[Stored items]

>>>

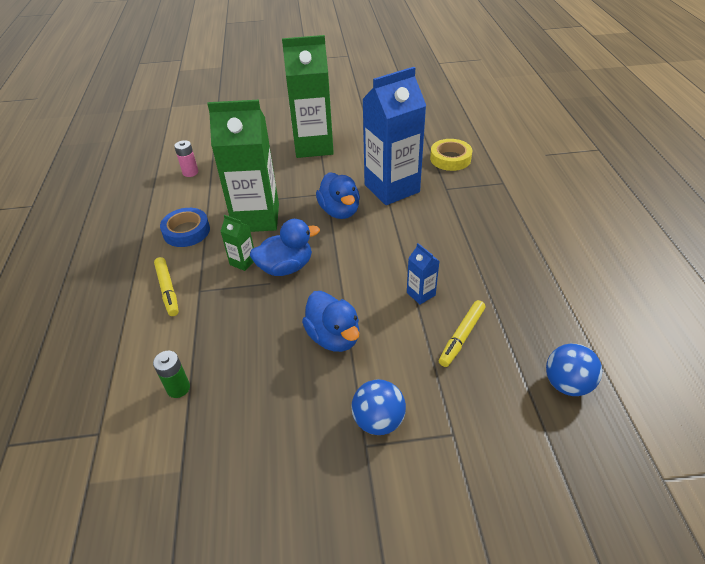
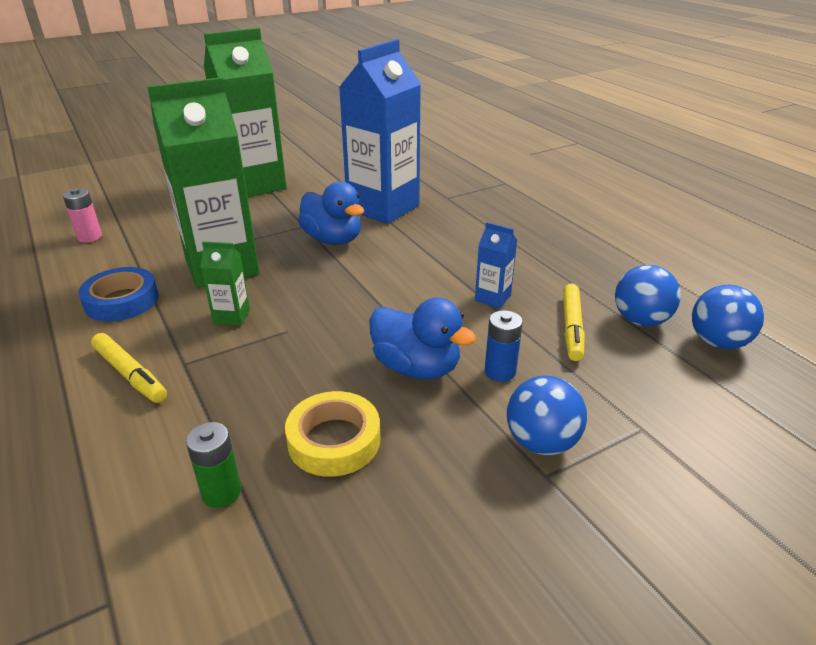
camera: 25 degrees left, 10 degrees down
(286, 267) = (299, 309): blue duck -> none
(386, 358) = (500, 372): none -> blue battery
(450, 159) = (431, 172): yellow tape -> yellow tape (334, 440)
(519, 346) = (640, 320): none -> blue ball

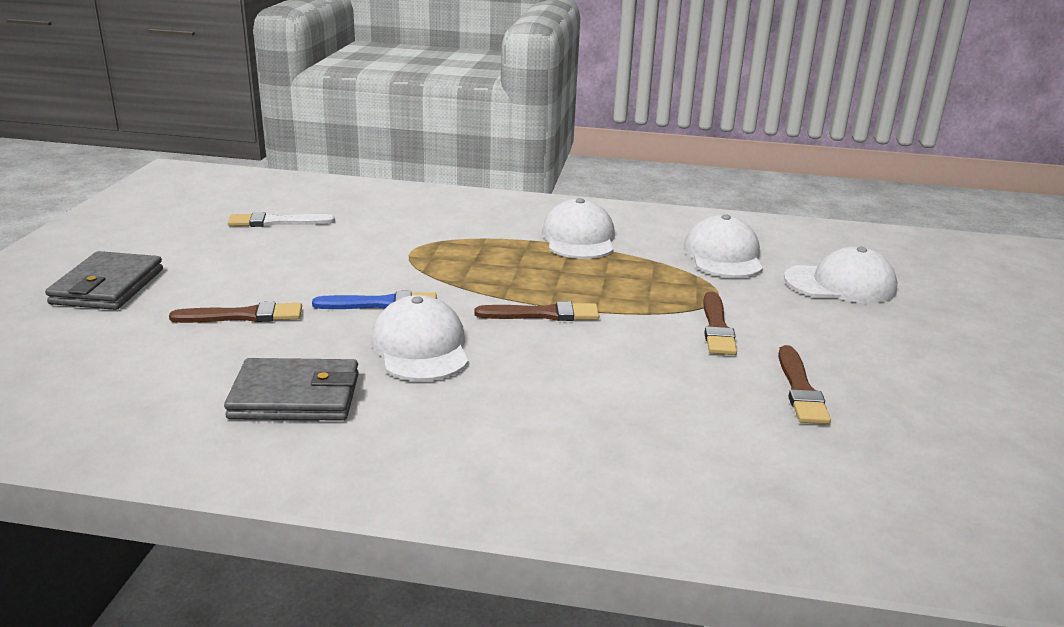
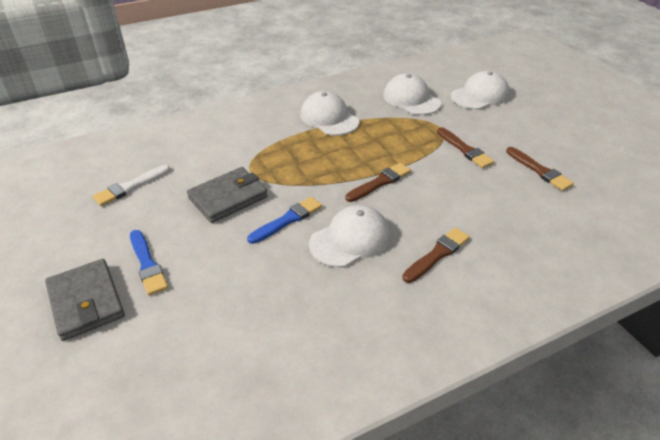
camera: 35 degrees left, 15 degrees up
(196, 282) = (147, 264): none -> blue brush
(243, 316) = (218, 274): brown brush -> brown brush (437, 254)
(295, 396) = (332, 314): grey wallet -> grey wallet (228, 197)
(420, 347) = (350, 239): white cap -> white cap turned 105 degrees clockwise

<<<

- EXERCISE -
Once the pictures are dropped, repeat the data above exactly.

- YOUR SOLUTION -
camera: 25 degrees left, 10 degrees down
(286, 267) = (299, 309): blue duck -> none
(386, 358) = (500, 372): none -> blue battery
(450, 159) = (431, 172): yellow tape -> yellow tape (334, 440)
(519, 346) = (640, 320): none -> blue ball

camera: 35 degrees left, 15 degrees up
(196, 282) = (147, 264): none -> blue brush
(243, 316) = (218, 274): brown brush -> brown brush (437, 254)
(295, 396) = (332, 314): grey wallet -> grey wallet (228, 197)
(420, 347) = (350, 239): white cap -> white cap turned 105 degrees clockwise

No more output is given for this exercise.